What is expected: You are asked to copy the entire listing exactly, apart from its pictures.
━━ Dataset section
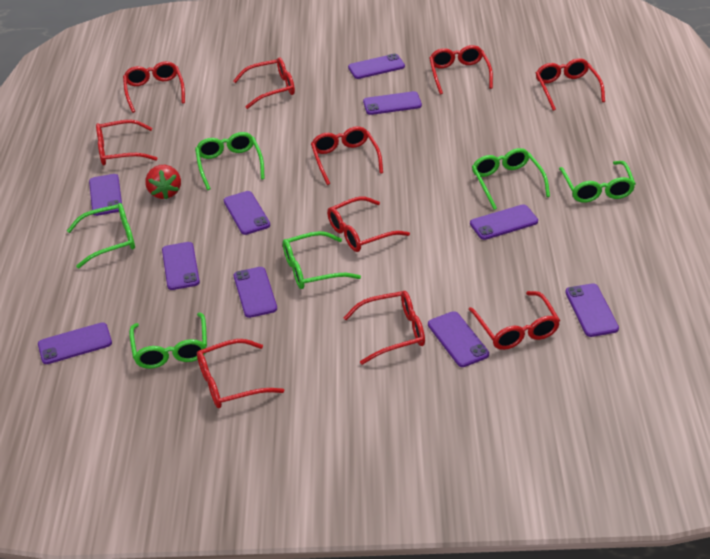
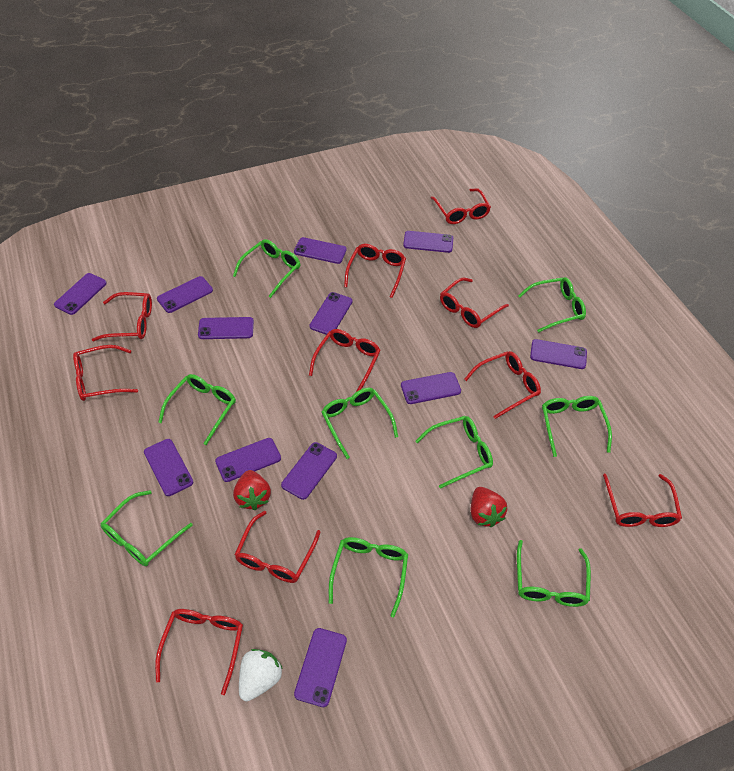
green glasses: 6 -> 9
purple phone: 10 -> 12
red strawberry: 1 -> 2
white strawberry: 0 -> 1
━━━━
Solution:
green glasses: 6 -> 9
purple phone: 10 -> 12
red strawberry: 1 -> 2
white strawberry: 0 -> 1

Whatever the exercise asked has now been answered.